(Stored records)
--- begin ---

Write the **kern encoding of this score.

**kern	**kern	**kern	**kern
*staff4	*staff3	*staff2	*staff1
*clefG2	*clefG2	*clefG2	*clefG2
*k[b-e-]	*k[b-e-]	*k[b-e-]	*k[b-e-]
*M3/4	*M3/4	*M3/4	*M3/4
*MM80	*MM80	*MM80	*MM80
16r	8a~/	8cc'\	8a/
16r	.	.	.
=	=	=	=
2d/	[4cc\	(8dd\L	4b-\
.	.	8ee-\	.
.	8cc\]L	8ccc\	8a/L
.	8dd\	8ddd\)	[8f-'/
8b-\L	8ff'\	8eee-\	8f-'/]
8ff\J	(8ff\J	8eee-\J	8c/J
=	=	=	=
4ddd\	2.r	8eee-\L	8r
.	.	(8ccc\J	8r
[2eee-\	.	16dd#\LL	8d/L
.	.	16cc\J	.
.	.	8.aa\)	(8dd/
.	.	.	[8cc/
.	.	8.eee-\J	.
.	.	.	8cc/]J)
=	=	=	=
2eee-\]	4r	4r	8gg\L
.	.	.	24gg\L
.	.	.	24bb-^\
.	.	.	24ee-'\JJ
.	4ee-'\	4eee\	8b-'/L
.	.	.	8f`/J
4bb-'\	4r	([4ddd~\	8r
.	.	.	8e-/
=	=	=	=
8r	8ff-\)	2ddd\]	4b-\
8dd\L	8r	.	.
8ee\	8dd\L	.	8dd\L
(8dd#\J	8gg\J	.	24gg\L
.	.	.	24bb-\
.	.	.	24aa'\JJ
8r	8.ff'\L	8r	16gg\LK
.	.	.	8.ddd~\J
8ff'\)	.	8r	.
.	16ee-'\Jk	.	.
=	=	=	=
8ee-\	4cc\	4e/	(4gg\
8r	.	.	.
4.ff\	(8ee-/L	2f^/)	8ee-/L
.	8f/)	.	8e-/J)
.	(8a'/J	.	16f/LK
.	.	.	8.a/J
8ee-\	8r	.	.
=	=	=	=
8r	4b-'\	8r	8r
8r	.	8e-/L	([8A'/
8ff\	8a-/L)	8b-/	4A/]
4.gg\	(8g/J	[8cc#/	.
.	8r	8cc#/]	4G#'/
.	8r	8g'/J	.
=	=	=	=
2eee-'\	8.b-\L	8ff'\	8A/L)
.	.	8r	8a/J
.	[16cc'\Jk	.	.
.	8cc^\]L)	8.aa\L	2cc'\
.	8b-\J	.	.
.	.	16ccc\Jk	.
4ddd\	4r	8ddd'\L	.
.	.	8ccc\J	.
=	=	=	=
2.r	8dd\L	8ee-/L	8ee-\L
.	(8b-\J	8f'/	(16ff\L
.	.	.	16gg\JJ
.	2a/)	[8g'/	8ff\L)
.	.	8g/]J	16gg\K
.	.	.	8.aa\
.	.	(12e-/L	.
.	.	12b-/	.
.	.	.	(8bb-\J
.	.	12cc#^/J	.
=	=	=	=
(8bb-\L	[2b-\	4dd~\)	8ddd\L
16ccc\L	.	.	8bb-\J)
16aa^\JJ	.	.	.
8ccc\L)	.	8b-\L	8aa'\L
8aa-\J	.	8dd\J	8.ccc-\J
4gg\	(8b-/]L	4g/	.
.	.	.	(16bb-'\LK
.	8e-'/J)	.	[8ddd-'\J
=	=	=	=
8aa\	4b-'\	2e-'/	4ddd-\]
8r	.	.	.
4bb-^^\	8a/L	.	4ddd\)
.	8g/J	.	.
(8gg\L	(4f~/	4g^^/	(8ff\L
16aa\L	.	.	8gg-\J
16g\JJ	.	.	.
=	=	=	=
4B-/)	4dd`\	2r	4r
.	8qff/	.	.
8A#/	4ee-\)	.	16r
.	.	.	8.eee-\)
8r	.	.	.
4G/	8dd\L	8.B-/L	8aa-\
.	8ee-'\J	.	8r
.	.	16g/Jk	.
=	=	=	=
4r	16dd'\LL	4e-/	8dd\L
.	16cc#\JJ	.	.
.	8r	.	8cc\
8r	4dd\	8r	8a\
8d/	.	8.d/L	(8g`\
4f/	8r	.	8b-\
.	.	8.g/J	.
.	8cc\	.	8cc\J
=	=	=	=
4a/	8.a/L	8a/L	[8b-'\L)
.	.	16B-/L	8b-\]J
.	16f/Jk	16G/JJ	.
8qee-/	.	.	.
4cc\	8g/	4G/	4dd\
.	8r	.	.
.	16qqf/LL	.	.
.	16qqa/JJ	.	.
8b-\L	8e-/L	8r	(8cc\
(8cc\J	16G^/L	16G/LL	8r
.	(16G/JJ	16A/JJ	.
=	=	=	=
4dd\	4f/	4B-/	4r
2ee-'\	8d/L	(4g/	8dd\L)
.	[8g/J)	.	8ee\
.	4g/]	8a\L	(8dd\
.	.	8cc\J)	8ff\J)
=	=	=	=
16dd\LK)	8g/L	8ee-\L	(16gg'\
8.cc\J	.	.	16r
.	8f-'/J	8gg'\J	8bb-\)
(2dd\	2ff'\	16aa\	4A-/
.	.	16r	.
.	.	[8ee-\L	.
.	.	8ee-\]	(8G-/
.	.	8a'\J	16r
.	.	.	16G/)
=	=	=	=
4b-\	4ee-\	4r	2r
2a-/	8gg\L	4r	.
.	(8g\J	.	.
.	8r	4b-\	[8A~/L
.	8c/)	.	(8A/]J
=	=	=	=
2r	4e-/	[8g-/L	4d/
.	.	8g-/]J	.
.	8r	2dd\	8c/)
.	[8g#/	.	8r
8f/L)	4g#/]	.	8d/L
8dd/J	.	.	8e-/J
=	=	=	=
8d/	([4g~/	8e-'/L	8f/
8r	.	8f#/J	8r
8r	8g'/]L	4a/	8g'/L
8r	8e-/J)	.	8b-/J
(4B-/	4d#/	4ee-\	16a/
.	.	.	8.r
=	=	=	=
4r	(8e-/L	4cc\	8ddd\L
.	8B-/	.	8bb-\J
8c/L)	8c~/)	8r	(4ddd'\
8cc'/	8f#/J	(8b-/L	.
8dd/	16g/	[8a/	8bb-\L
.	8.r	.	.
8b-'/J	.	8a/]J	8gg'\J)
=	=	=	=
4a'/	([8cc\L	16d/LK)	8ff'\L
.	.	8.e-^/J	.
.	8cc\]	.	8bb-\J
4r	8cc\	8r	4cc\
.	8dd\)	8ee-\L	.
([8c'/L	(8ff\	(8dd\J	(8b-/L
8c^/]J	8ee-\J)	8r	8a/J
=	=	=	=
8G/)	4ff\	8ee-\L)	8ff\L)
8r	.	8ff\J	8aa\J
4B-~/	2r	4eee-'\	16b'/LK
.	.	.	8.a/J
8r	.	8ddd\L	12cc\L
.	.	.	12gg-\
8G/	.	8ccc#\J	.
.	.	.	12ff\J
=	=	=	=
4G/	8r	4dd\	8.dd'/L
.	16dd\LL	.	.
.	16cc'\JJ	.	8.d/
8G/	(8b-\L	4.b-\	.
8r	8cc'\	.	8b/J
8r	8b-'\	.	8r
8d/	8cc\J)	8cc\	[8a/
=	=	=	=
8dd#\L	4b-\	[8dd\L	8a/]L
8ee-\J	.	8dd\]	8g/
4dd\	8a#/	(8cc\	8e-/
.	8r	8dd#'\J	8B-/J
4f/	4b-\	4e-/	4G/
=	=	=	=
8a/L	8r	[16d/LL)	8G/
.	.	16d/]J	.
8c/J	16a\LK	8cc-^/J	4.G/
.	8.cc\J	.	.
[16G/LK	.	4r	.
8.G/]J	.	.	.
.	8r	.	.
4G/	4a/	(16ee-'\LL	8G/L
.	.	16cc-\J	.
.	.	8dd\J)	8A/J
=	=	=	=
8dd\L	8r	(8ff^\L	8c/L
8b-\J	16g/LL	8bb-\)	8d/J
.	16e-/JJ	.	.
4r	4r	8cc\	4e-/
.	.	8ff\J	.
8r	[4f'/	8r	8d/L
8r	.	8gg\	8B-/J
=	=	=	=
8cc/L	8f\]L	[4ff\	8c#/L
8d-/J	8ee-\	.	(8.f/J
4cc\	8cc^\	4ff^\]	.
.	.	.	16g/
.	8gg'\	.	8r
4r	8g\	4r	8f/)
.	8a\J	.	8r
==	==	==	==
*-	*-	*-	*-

--- end ---

**Written problem:** Which lines in the rows above contain the string "kern", with case counting? Gather every such line and copy it out in full.

**Solution to the exercise:**
Write the **kern encoding of this score.
**kern	**kern	**kern	**kern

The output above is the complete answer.